Instructions to follow:
For the records below, output every line from the one holding "red brick F16:K17" through the final line, unaltered, and no other lines.

Dataset extract:

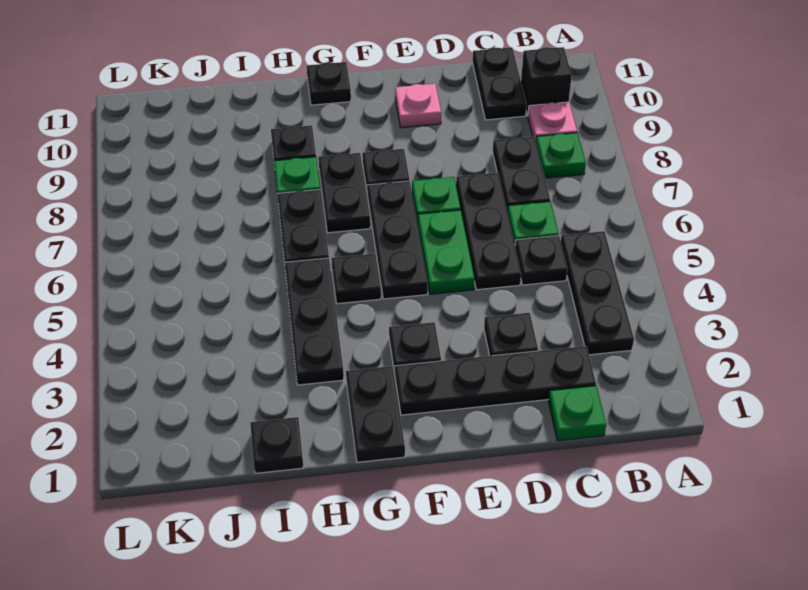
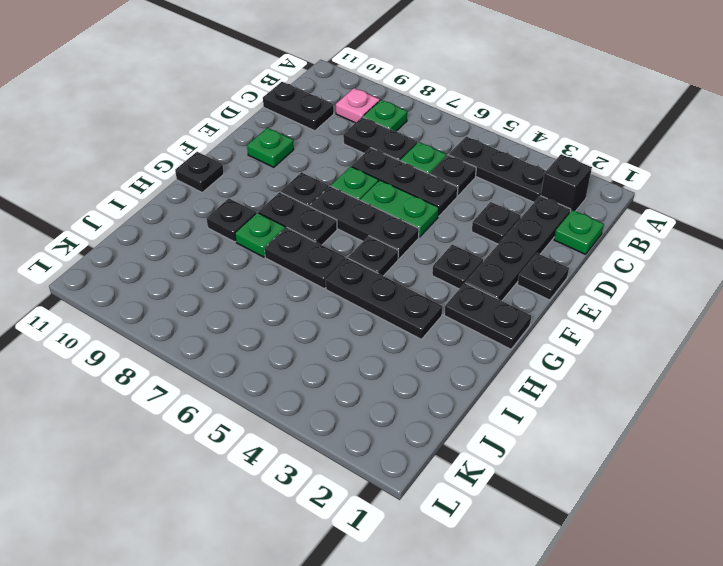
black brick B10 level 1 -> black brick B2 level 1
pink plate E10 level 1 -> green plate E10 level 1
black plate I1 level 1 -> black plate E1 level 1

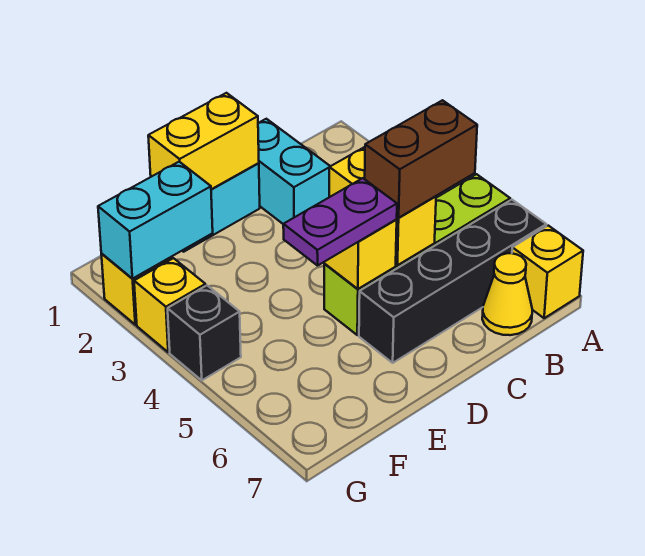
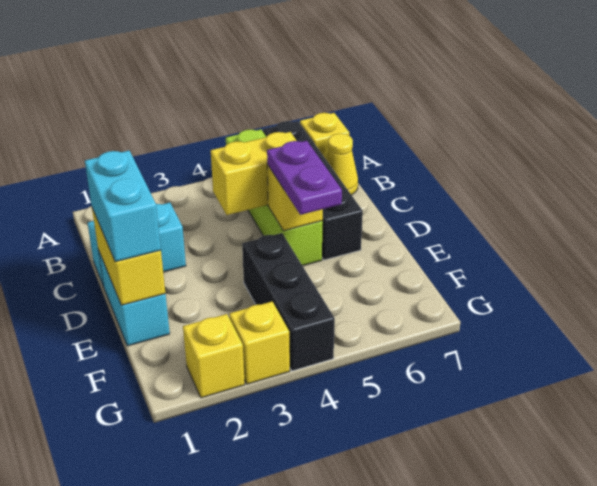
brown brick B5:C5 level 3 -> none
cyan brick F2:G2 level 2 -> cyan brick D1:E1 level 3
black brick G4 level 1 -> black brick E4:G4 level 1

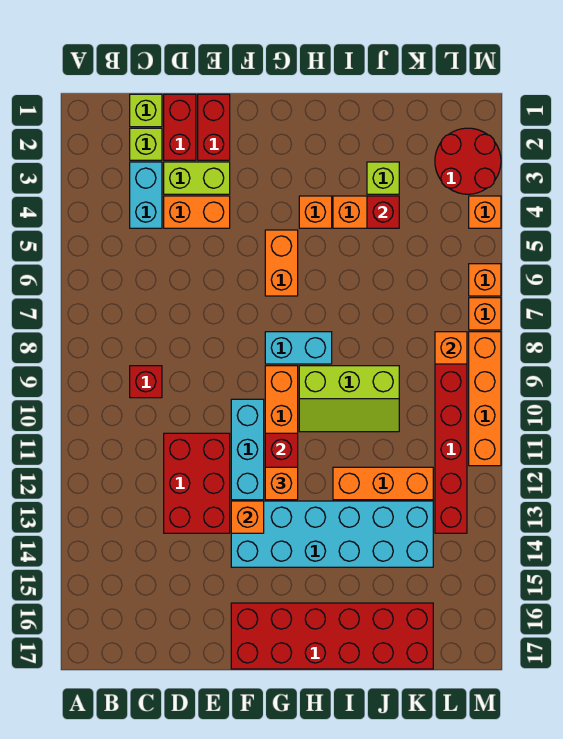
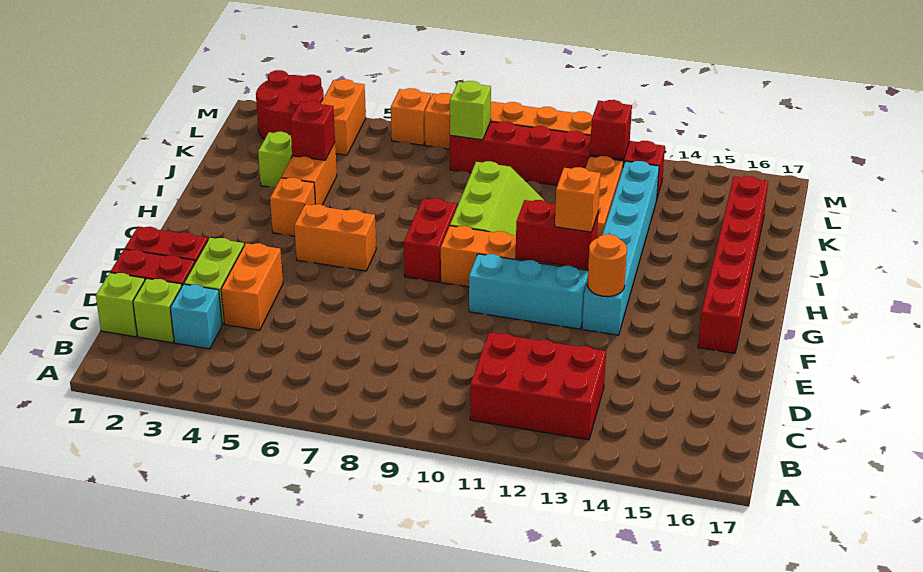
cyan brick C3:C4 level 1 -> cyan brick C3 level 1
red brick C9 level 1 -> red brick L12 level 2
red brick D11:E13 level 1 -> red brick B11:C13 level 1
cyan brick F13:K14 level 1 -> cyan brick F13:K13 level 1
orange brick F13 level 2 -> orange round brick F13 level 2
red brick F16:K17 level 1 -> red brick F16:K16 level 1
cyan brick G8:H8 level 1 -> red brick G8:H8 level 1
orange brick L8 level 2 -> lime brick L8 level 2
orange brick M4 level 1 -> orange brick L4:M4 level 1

Result for this task:
red brick F16:K17 level 1 -> red brick F16:K16 level 1
cyan brick G8:H8 level 1 -> red brick G8:H8 level 1
orange brick L8 level 2 -> lime brick L8 level 2
orange brick M4 level 1 -> orange brick L4:M4 level 1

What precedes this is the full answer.